» **HOW TO COMPLETE THIS TASK**: Repeat each entry exactly and drop the pictures.
(MATERIAL FOR THIS TASK)
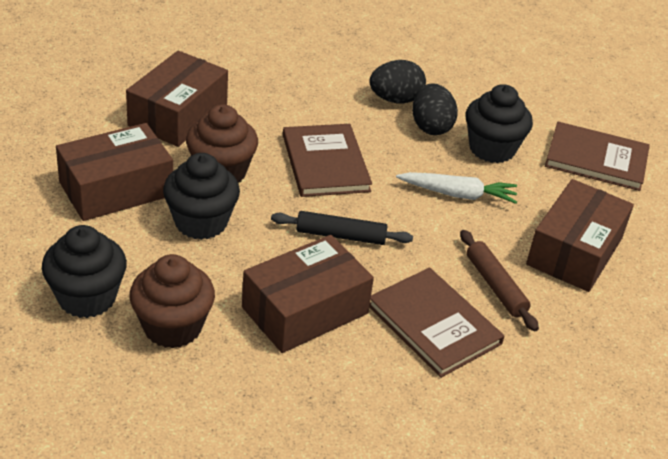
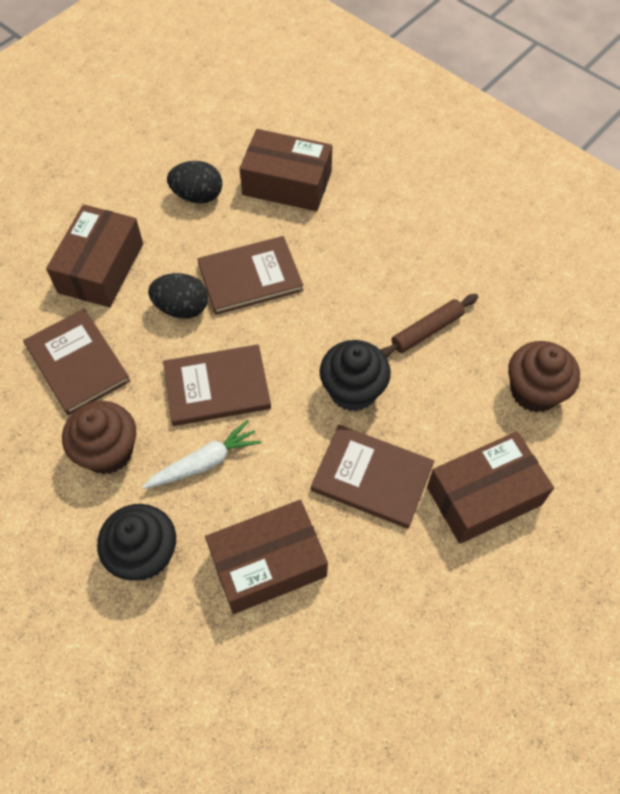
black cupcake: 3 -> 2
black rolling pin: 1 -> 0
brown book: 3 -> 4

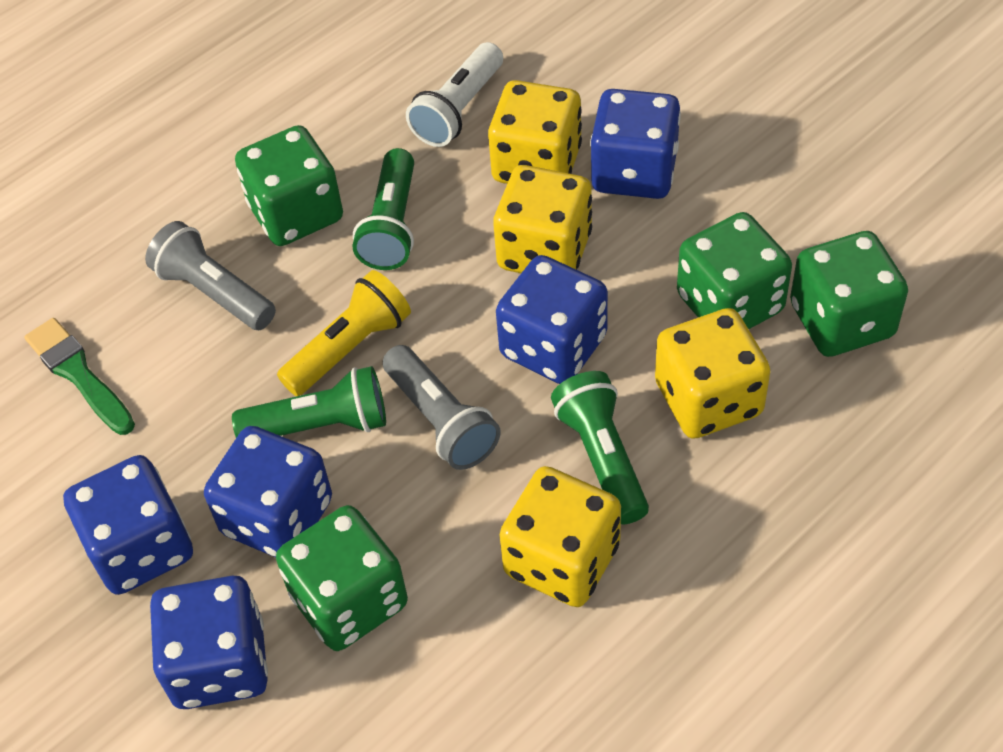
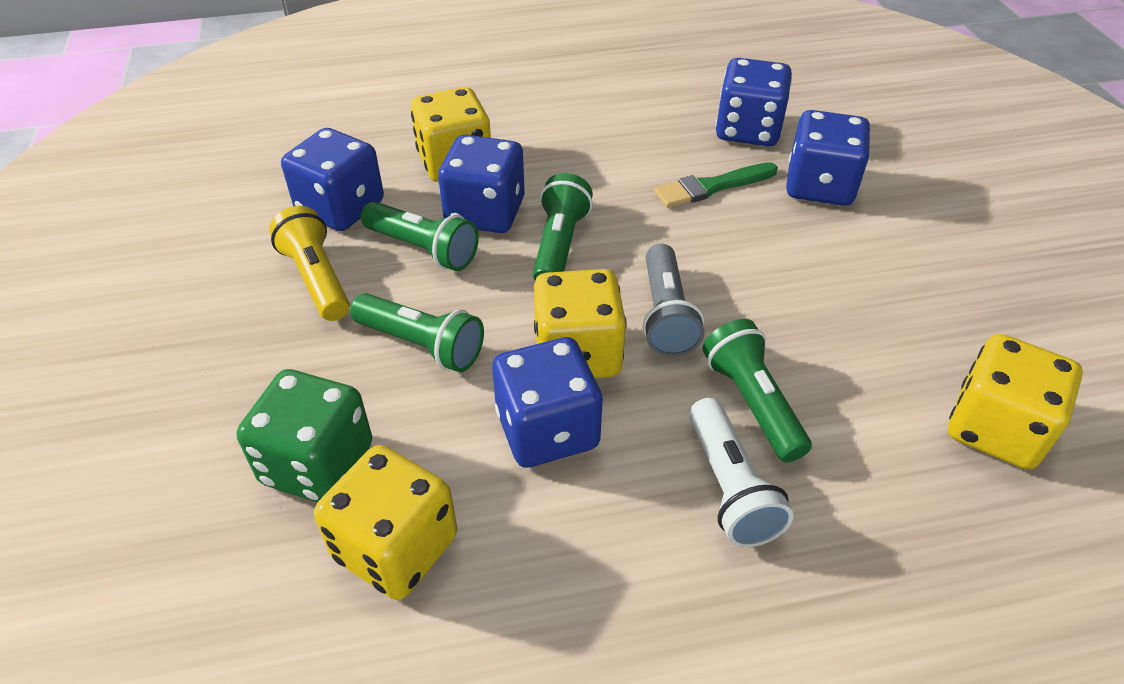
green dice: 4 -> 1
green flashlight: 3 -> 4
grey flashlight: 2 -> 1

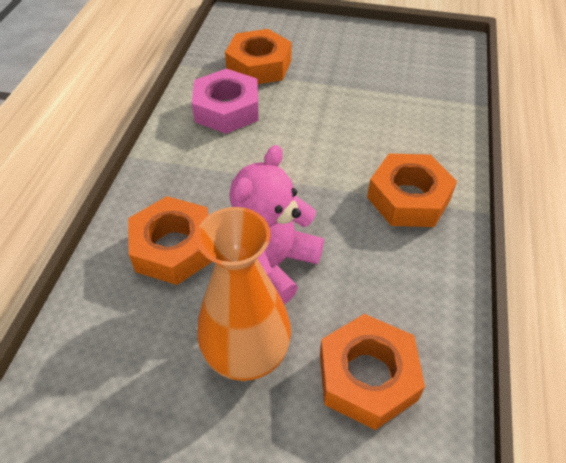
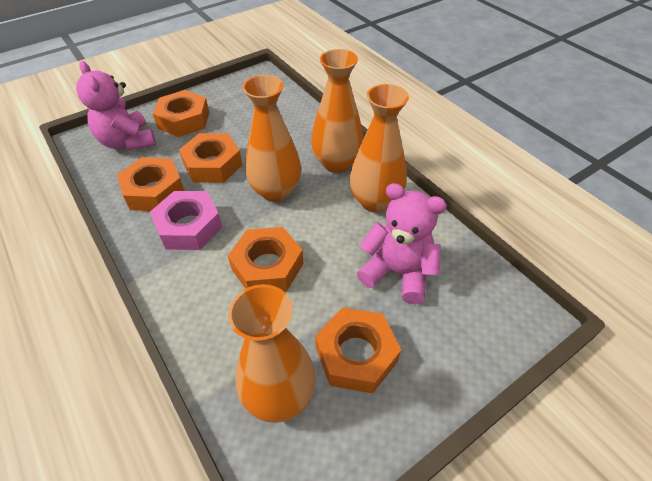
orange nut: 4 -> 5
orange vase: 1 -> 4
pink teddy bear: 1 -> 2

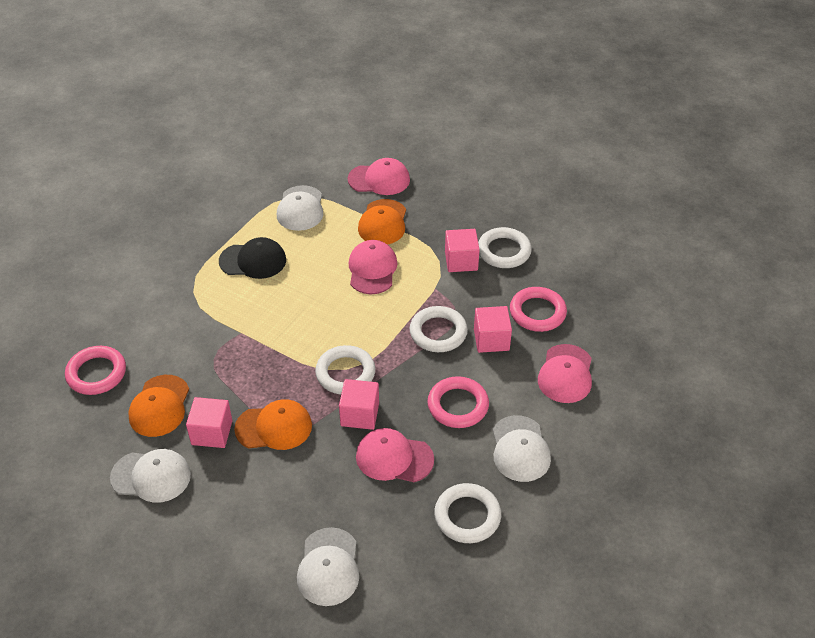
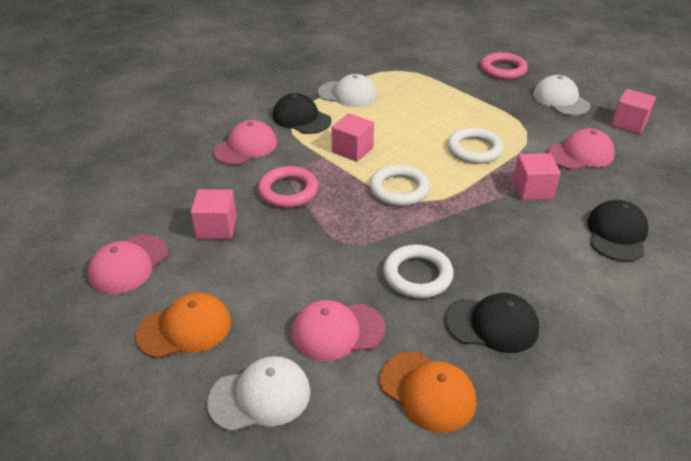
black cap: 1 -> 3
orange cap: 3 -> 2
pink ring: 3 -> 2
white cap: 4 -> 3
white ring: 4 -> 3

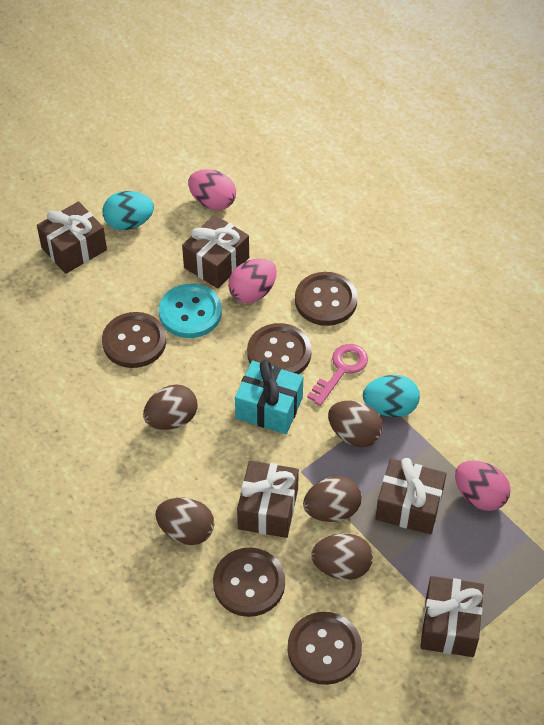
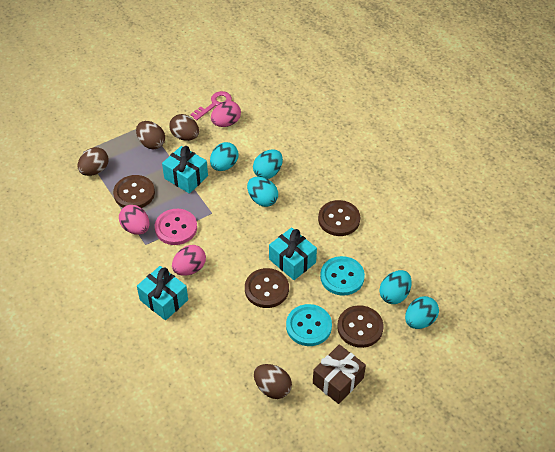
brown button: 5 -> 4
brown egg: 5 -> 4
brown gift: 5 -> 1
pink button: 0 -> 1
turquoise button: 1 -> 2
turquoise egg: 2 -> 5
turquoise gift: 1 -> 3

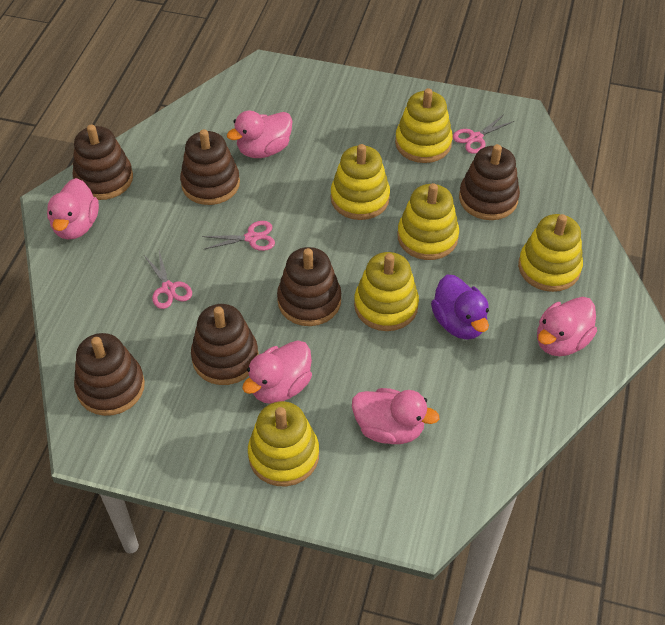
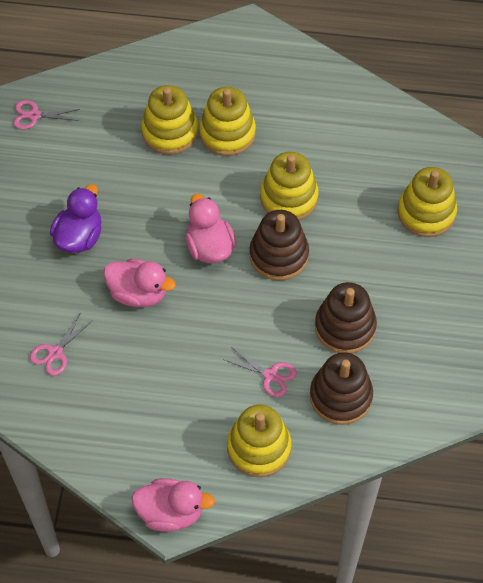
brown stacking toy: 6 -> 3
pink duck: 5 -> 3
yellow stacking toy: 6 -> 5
(End MATERIAL FOR THIS TASK)
» **TASK RESULT**:
black cupcake: 3 -> 2
black rolling pin: 1 -> 0
brown book: 3 -> 4

green dice: 4 -> 1
green flashlight: 3 -> 4
grey flashlight: 2 -> 1

orange nut: 4 -> 5
orange vase: 1 -> 4
pink teddy bear: 1 -> 2

black cap: 1 -> 3
orange cap: 3 -> 2
pink ring: 3 -> 2
white cap: 4 -> 3
white ring: 4 -> 3

brown button: 5 -> 4
brown egg: 5 -> 4
brown gift: 5 -> 1
pink button: 0 -> 1
turquoise button: 1 -> 2
turquoise egg: 2 -> 5
turquoise gift: 1 -> 3

brown stacking toy: 6 -> 3
pink duck: 5 -> 3
yellow stacking toy: 6 -> 5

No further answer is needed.